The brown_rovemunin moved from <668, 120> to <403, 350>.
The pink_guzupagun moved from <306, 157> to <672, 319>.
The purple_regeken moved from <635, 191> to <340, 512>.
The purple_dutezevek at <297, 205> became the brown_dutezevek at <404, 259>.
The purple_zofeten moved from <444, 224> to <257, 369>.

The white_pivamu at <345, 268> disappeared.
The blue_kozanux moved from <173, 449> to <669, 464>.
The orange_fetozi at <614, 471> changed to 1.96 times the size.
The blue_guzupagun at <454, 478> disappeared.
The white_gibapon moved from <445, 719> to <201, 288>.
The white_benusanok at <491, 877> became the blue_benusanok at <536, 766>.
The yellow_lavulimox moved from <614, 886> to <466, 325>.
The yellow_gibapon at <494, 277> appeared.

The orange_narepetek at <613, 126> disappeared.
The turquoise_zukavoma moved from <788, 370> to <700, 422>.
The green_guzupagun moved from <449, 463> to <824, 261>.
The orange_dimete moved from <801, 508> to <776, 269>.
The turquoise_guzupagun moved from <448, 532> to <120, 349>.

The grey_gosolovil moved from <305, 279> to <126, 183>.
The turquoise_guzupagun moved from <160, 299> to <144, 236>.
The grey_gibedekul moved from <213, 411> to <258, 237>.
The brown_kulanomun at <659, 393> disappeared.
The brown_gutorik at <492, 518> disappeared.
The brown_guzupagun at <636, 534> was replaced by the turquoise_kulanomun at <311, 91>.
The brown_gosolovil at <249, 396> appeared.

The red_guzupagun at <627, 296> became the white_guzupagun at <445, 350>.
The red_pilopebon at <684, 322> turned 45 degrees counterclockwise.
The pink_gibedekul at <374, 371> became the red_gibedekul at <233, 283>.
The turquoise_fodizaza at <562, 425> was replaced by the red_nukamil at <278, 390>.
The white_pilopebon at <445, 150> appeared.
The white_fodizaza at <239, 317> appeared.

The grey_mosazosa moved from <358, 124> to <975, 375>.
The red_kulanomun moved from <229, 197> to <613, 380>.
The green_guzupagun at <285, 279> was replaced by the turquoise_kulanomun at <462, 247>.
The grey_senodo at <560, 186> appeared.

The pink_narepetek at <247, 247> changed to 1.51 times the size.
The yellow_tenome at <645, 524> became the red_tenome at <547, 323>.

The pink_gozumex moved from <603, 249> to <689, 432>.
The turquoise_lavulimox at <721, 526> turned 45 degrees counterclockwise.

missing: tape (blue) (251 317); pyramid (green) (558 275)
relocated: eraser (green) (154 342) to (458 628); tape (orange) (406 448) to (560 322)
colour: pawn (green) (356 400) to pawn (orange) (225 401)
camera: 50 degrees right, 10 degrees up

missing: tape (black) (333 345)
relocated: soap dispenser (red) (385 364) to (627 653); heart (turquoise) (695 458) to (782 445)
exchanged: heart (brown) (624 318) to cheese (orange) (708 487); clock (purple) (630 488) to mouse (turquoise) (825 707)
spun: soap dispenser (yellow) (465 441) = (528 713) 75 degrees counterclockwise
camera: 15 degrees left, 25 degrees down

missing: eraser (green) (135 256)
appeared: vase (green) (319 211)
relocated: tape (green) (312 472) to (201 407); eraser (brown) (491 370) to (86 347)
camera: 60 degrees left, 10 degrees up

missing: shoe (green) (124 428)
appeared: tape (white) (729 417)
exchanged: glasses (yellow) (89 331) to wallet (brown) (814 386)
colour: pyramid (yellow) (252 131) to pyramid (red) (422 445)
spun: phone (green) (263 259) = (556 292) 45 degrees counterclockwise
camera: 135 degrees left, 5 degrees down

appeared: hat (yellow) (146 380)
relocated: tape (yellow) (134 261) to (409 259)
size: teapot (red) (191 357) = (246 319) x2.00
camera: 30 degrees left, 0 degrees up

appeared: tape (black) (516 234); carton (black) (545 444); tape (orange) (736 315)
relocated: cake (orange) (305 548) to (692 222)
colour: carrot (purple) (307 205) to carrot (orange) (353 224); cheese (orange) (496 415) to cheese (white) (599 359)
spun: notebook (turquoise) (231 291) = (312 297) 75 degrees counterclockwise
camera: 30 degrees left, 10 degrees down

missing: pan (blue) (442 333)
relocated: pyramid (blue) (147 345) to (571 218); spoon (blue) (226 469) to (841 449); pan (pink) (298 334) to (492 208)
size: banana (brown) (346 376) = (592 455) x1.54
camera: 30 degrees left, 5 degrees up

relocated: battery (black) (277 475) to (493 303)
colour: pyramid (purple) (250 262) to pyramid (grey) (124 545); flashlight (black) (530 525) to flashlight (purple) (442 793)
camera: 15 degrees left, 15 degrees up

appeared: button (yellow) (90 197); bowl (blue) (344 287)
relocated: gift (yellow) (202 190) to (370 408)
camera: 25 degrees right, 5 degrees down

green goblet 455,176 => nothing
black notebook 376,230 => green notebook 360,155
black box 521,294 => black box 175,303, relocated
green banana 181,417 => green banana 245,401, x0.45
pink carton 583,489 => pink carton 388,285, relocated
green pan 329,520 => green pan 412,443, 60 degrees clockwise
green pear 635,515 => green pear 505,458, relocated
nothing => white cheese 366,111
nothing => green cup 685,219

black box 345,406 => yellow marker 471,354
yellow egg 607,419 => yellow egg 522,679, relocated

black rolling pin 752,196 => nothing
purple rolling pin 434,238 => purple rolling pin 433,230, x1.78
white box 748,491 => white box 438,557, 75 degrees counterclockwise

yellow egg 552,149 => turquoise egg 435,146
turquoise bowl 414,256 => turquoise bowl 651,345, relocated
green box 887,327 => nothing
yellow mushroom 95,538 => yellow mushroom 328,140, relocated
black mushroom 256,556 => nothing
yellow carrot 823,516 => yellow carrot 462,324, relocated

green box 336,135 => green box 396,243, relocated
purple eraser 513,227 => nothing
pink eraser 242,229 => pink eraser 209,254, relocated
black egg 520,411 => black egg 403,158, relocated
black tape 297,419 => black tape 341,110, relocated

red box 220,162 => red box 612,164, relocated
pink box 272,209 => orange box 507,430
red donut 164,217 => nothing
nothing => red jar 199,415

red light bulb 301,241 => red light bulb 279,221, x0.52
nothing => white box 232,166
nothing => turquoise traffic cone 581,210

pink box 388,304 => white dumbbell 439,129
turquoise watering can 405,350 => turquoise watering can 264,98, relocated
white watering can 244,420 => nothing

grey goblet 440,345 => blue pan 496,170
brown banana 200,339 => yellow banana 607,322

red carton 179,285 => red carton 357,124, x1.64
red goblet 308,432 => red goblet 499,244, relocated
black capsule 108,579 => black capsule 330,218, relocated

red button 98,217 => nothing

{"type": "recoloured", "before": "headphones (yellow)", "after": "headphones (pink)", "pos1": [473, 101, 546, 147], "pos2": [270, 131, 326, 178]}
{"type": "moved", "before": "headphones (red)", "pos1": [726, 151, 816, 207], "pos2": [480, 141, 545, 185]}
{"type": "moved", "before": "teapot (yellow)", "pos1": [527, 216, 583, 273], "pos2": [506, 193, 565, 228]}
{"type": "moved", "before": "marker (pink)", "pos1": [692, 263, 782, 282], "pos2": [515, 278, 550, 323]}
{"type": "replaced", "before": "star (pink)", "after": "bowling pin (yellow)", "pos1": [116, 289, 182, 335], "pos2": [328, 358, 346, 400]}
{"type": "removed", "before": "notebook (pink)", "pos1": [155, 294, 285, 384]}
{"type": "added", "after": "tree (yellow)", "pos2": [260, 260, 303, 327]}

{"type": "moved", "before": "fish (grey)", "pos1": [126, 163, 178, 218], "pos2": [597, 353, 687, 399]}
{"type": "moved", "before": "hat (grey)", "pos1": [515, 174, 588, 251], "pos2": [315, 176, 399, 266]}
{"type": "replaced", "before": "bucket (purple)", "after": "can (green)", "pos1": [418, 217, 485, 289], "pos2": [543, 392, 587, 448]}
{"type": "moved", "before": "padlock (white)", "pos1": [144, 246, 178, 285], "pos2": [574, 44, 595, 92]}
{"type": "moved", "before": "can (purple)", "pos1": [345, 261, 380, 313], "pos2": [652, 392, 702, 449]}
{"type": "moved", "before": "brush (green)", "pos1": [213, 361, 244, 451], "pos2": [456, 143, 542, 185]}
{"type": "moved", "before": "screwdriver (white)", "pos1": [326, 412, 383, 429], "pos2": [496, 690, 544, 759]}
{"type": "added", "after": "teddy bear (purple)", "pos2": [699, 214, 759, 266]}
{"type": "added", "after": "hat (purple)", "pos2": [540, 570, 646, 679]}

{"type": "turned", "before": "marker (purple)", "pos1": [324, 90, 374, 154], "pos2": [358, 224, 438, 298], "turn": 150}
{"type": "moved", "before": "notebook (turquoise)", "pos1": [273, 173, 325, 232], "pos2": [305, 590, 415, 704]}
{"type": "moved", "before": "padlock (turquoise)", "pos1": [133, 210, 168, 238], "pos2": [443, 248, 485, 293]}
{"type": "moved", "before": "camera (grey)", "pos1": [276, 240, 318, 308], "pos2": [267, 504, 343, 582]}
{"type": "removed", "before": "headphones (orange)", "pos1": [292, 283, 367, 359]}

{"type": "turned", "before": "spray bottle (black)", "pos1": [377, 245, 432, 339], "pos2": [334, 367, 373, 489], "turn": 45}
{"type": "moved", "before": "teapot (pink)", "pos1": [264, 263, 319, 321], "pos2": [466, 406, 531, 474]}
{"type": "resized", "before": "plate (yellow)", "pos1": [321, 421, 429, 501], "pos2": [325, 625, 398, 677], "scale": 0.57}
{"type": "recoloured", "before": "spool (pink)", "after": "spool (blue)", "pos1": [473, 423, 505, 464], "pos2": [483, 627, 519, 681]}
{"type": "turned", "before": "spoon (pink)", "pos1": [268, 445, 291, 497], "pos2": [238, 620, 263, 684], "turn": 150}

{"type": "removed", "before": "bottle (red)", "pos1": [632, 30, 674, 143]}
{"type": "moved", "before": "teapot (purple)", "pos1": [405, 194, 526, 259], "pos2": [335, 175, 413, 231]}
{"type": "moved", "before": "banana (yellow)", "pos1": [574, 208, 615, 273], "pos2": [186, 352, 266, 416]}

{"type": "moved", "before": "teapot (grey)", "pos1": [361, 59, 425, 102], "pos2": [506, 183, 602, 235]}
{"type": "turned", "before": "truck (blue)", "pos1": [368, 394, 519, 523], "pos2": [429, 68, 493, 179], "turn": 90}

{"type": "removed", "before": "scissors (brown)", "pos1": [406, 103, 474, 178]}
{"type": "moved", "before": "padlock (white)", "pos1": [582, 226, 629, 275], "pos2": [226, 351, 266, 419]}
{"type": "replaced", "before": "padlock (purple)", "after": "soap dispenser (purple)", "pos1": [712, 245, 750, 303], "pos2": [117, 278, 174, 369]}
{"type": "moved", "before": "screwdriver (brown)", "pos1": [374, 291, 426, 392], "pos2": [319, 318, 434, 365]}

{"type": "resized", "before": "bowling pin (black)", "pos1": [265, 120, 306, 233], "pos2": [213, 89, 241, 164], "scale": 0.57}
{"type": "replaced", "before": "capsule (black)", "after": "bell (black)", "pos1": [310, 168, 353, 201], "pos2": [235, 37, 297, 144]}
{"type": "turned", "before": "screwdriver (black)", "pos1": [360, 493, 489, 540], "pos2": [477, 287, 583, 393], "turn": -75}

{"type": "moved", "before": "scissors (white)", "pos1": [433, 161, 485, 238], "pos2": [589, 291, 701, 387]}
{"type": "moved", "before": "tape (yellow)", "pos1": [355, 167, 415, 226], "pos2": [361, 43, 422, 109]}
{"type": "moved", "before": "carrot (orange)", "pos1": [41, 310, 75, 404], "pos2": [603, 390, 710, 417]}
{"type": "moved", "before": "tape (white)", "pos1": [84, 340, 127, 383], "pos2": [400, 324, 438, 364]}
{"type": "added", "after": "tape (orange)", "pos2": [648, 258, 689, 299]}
────────
### Task directions
Copy out only the lines above from the one with "green pear 635,515" to the one with "nothing => white cheese 366,111", inclusive, exactly as they stand.

### Written answer
green pear 635,515 => green pear 505,458, relocated
nothing => white cheese 366,111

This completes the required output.